==== Data records ====
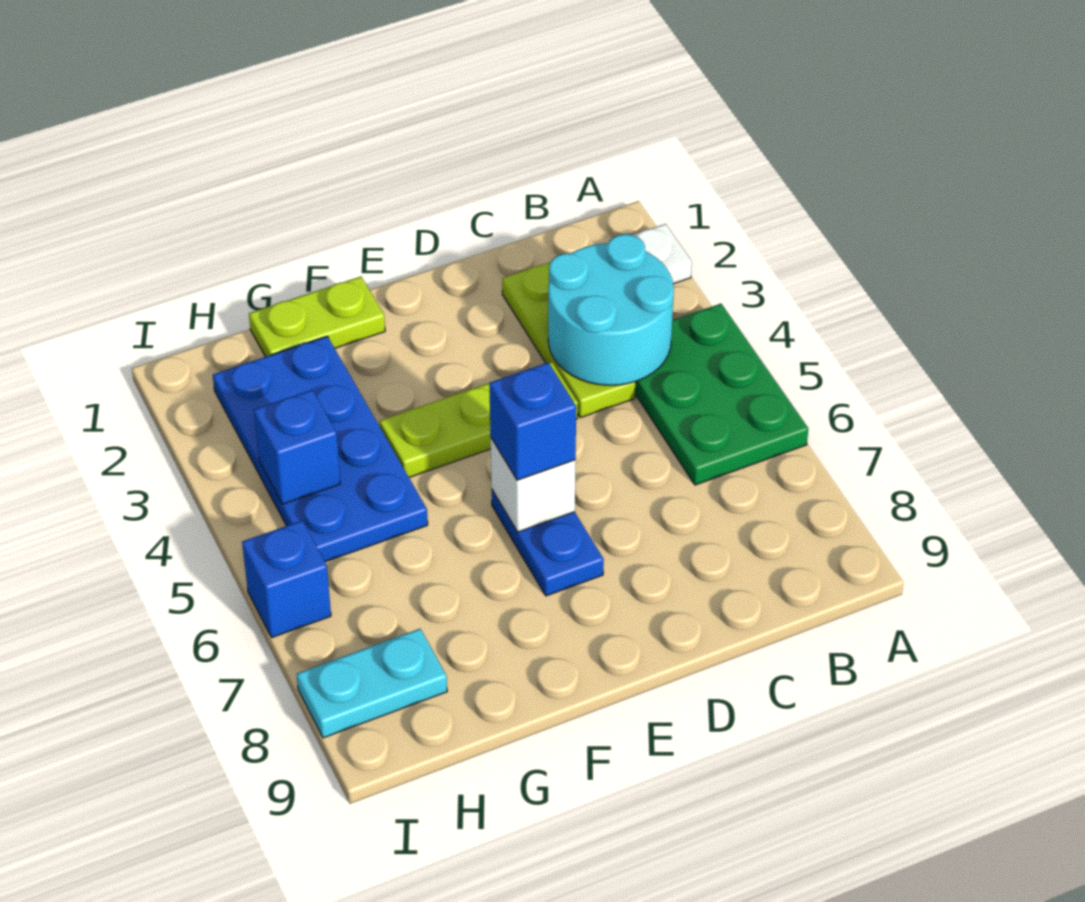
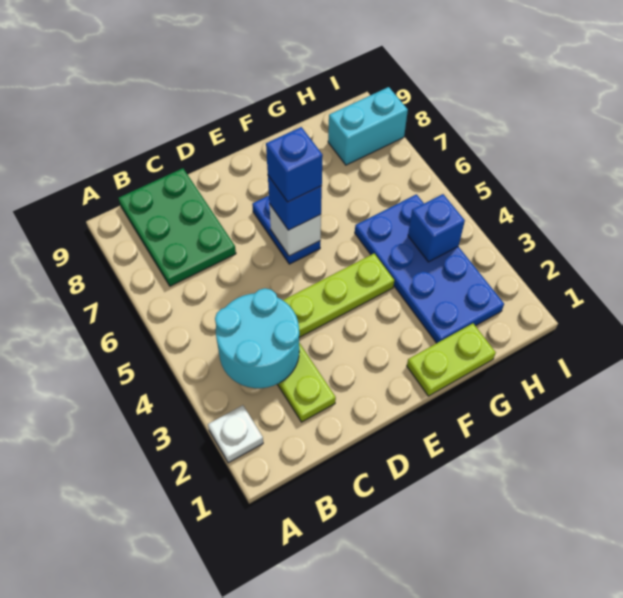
green 2x3 plate [635,304,808,485] -> green 2x3 plate moved to [119,168,236,286]
cyan 1x2 plate [297,629,447,738] -> cyan 1x2 brick [328,87,408,165]
blue 1x1 brick [242,521,331,638] -> blue 1x1 brick moved to [266,127,323,202]

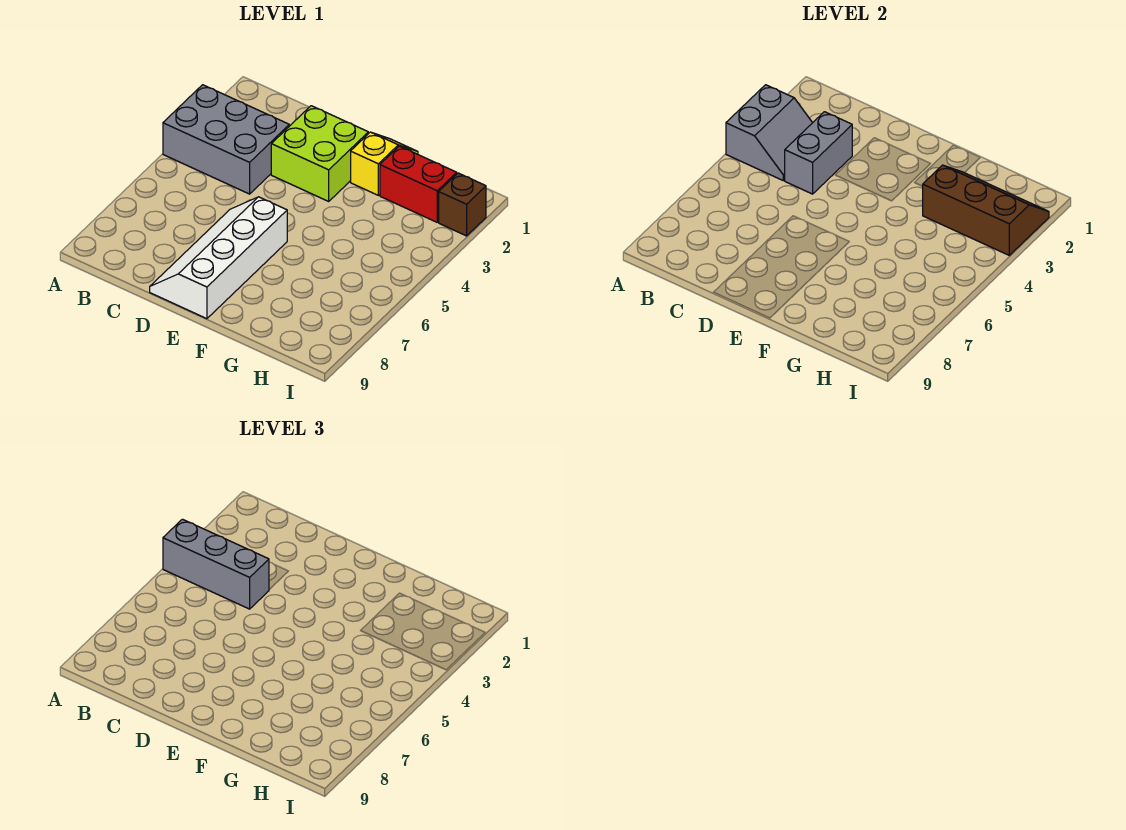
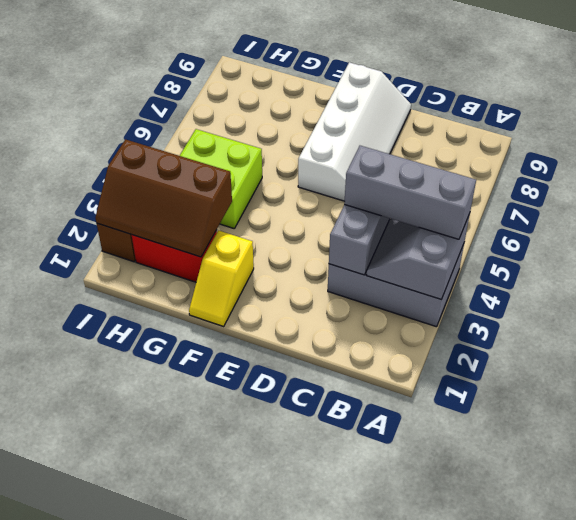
lime 2x2 brick [271,106,368,201] -> lime 2x2 brick moved to [180,129,262,228]

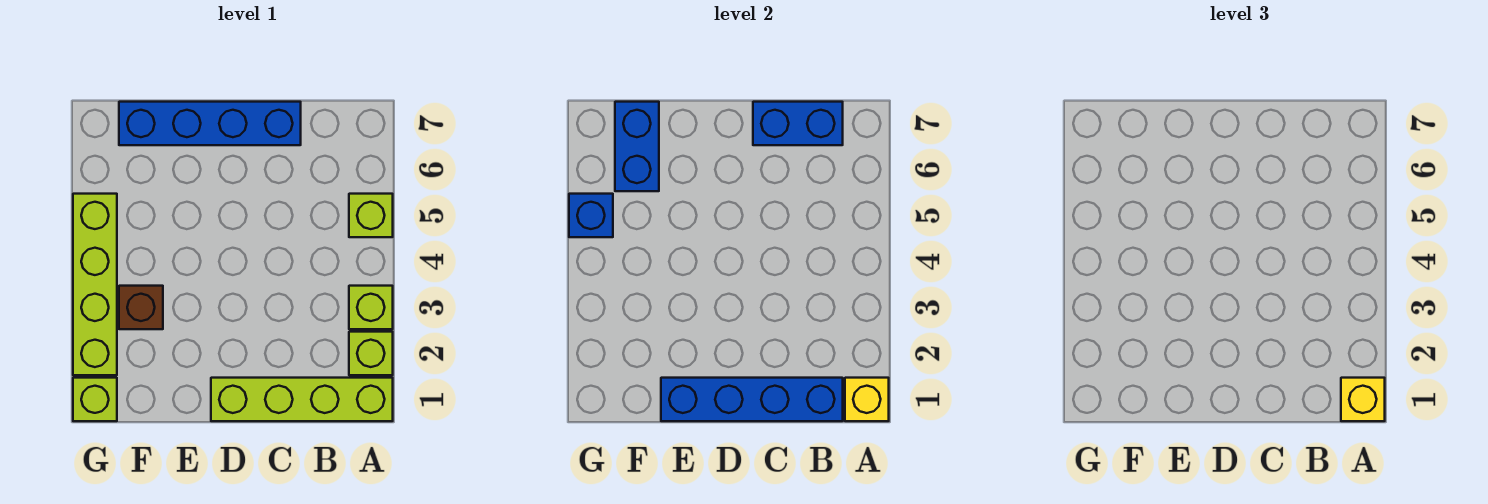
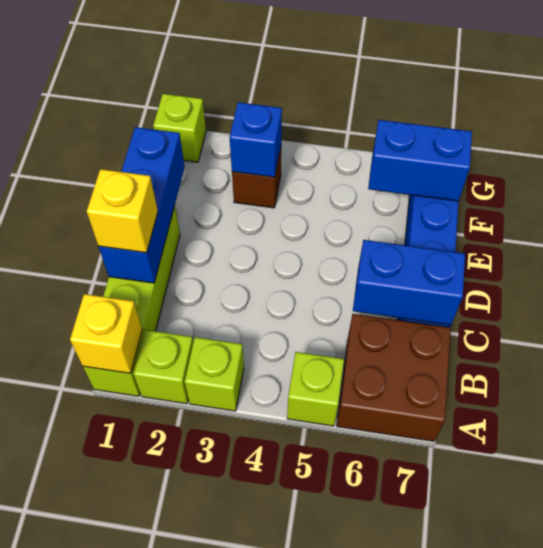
yellow 1x1 brick [1341,378,1385,421] -> yellow 1x1 brick moved to [87,169,158,253]
none -> brown 2x2 brick [337,314,451,441]
blue 1x4 brick [661,378,843,421] -> blue 1x3 brick [99,127,185,283]
blue 1x2 brick [753,102,843,145] -> blue 1x2 brick turned to [353,240,465,325]
lime 1x4 brick [73,194,117,375] -> none
blue 1x1 brick [569,194,613,237] -> blue 1x1 brick moved to [230,102,282,177]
====
■ **Job item**
Repeat all entries exactly, pictures excluded.

■ **Answer to the problem**
green 2x3 plate [635,304,808,485] -> green 2x3 plate moved to [119,168,236,286]
cyan 1x2 plate [297,629,447,738] -> cyan 1x2 brick [328,87,408,165]
blue 1x1 brick [242,521,331,638] -> blue 1x1 brick moved to [266,127,323,202]

lime 2x2 brick [271,106,368,201] -> lime 2x2 brick moved to [180,129,262,228]

yellow 1x1 brick [1341,378,1385,421] -> yellow 1x1 brick moved to [87,169,158,253]
none -> brown 2x2 brick [337,314,451,441]
blue 1x4 brick [661,378,843,421] -> blue 1x3 brick [99,127,185,283]
blue 1x2 brick [753,102,843,145] -> blue 1x2 brick turned to [353,240,465,325]
lime 1x4 brick [73,194,117,375] -> none
blue 1x1 brick [569,194,613,237] -> blue 1x1 brick moved to [230,102,282,177]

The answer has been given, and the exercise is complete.